TASK DESCRIPTION >>
Transcribe all records below exactly, without images.

Saved entries >>
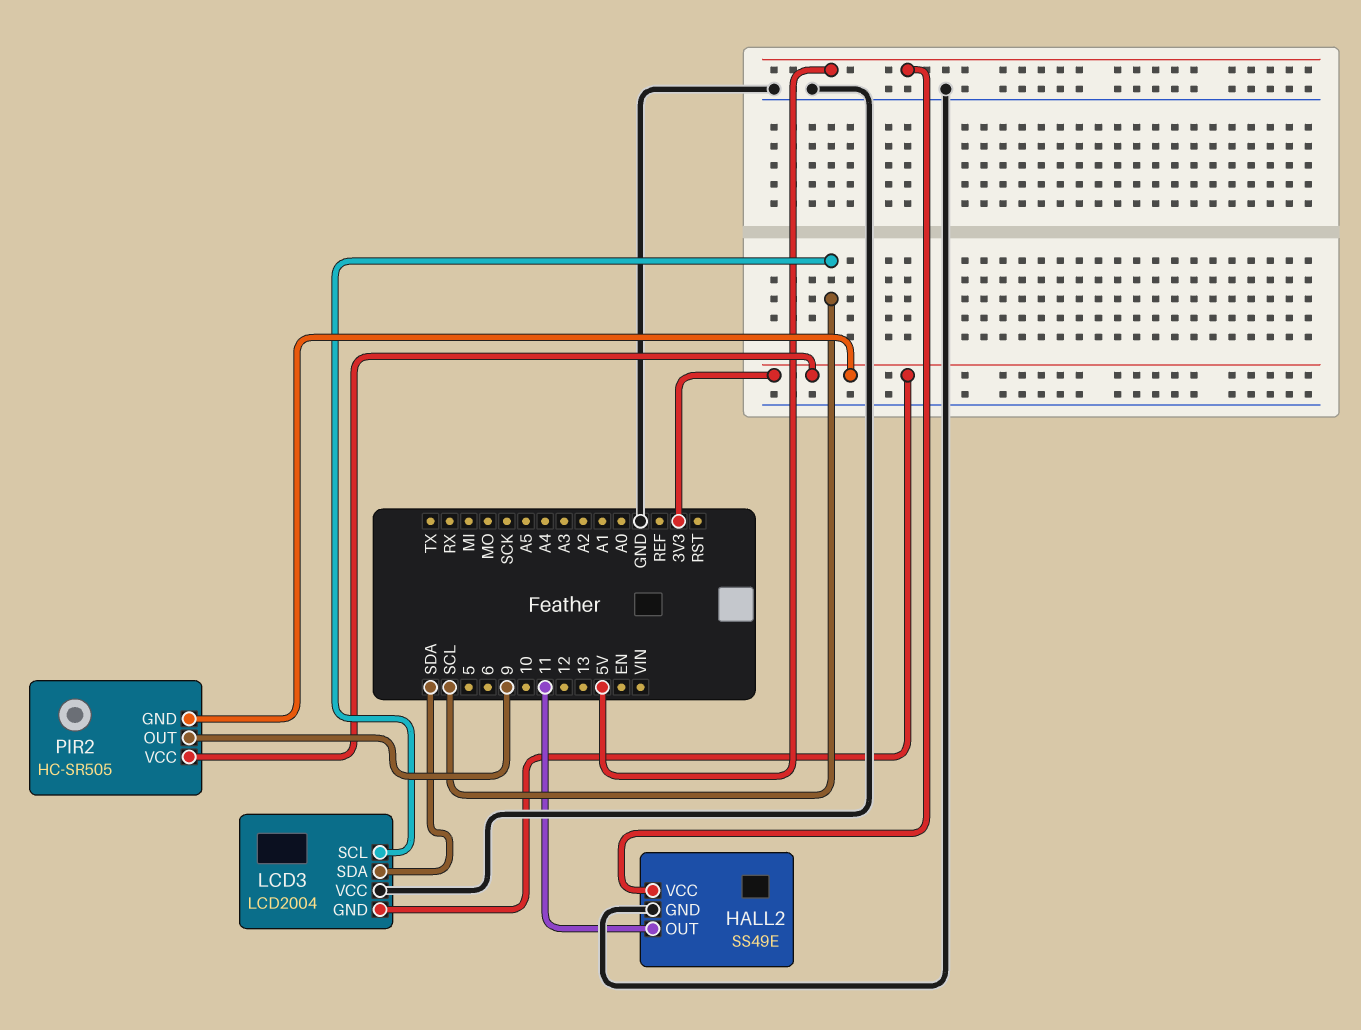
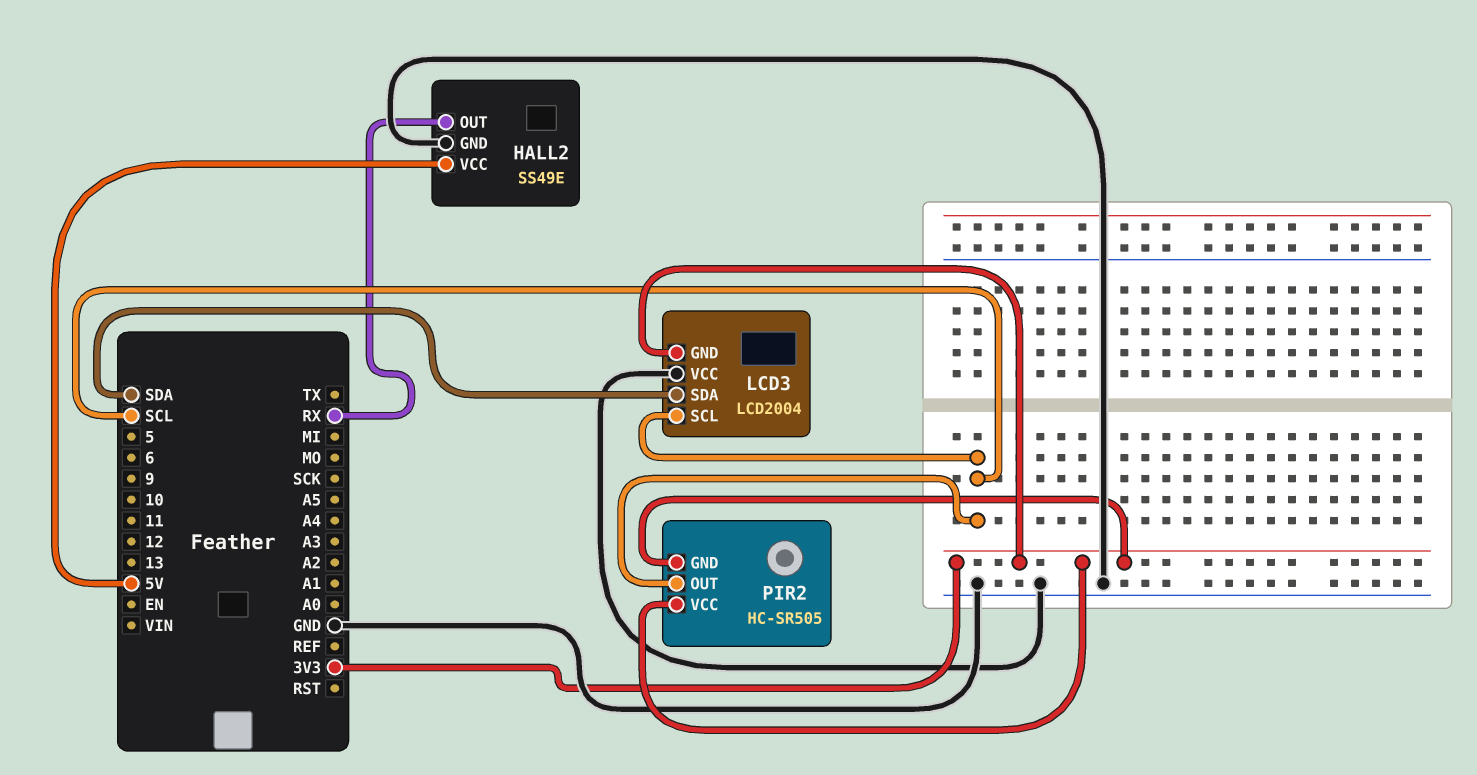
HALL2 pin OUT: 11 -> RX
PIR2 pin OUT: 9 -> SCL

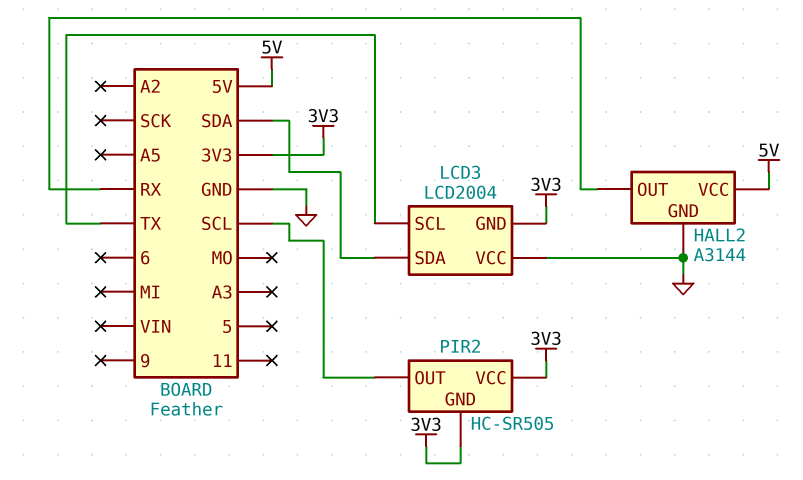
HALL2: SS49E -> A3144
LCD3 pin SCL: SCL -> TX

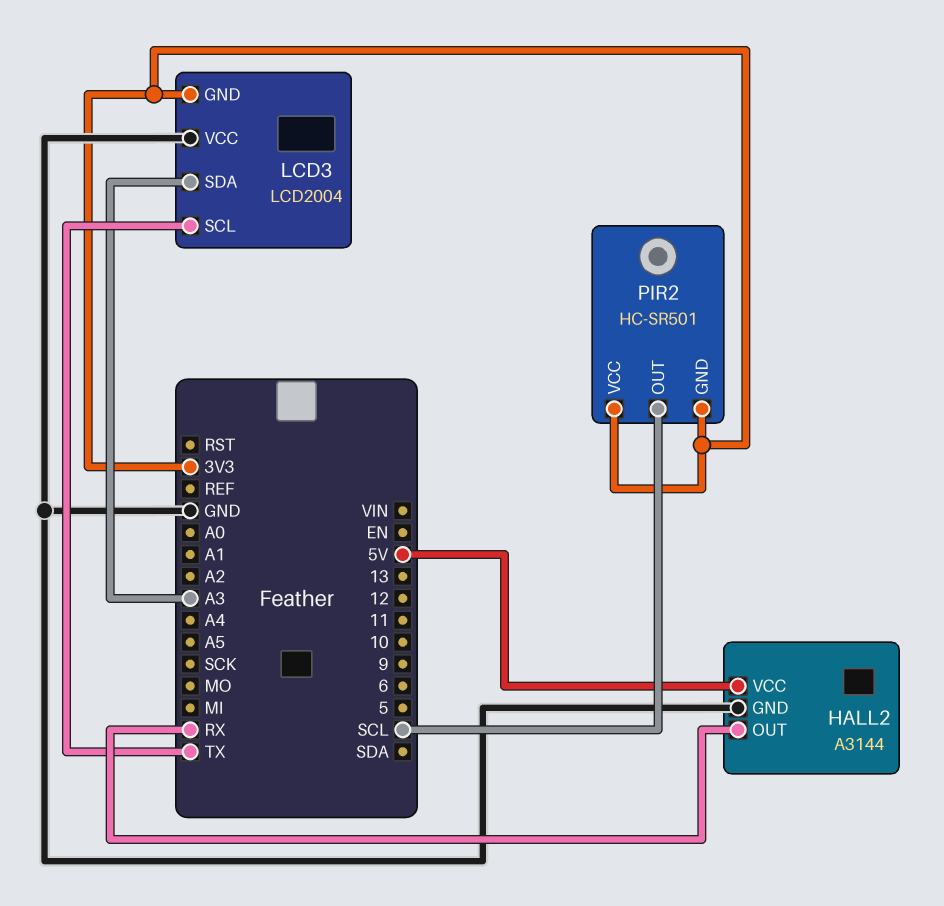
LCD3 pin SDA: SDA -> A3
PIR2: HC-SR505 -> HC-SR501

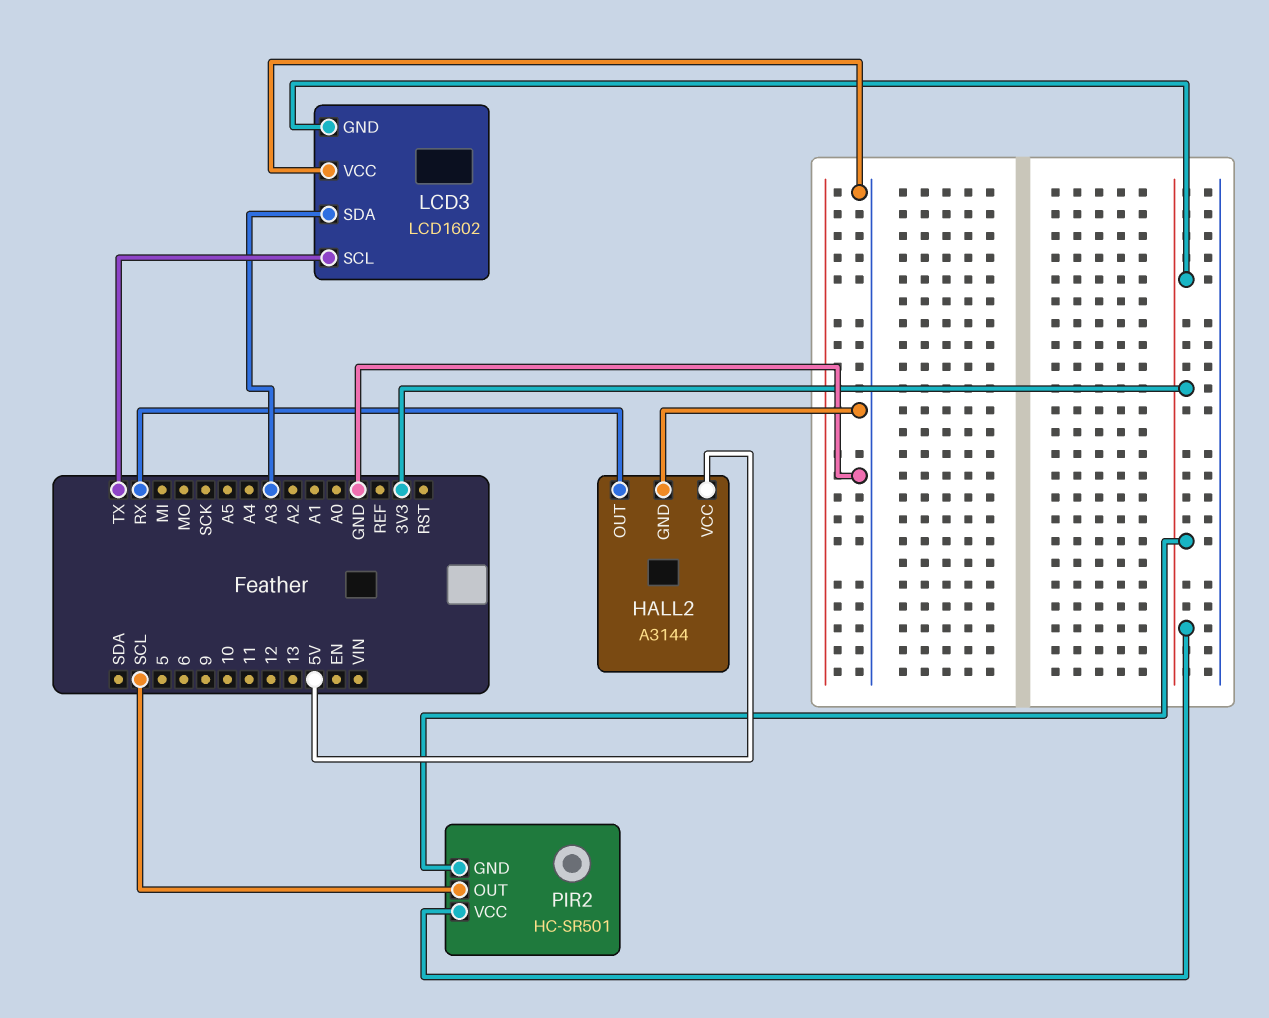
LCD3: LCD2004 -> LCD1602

TASK SOLUTION >>
HALL2 pin OUT: 11 -> RX
PIR2 pin OUT: 9 -> SCL

HALL2: SS49E -> A3144
LCD3 pin SCL: SCL -> TX

LCD3 pin SDA: SDA -> A3
PIR2: HC-SR505 -> HC-SR501

LCD3: LCD2004 -> LCD1602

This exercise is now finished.